## Task details
Only the pictures should be left out; repeat the rest of the data exactly.

## Dataset content

-=-=-=-=-

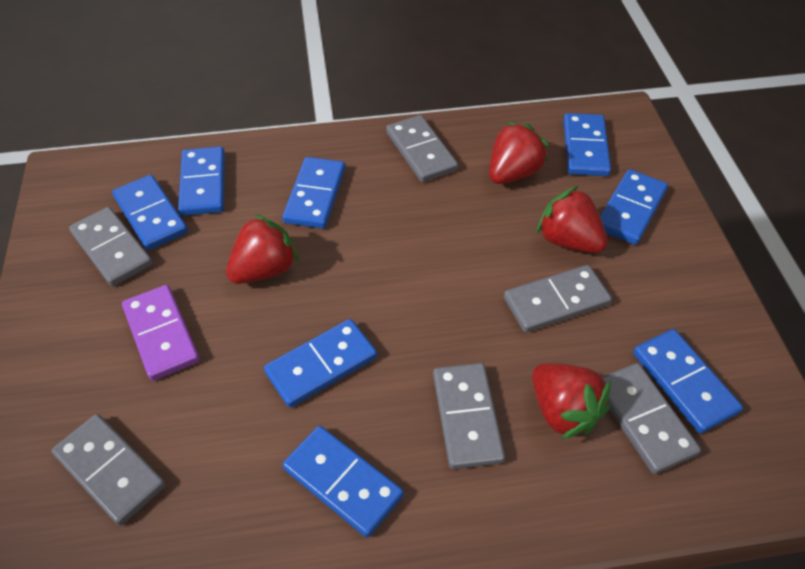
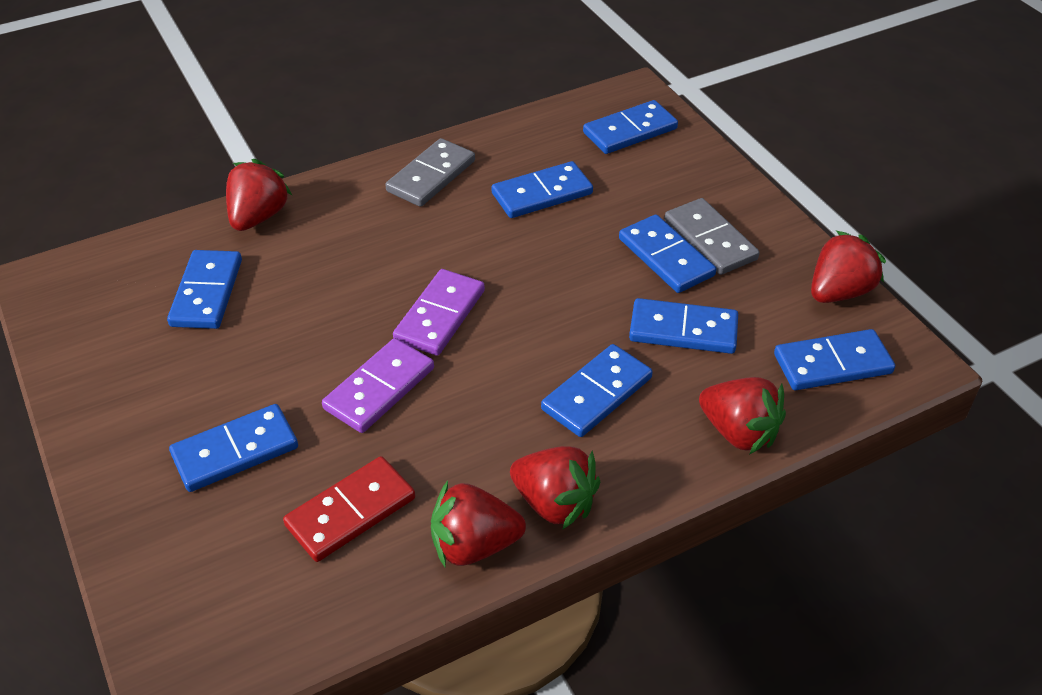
grey domino: 6 -> 2
purple domino: 1 -> 2
red domino: 0 -> 1
red strawberry: 4 -> 5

-=-=-=-=-

## Written response
grey domino: 6 -> 2
purple domino: 1 -> 2
red domino: 0 -> 1
red strawberry: 4 -> 5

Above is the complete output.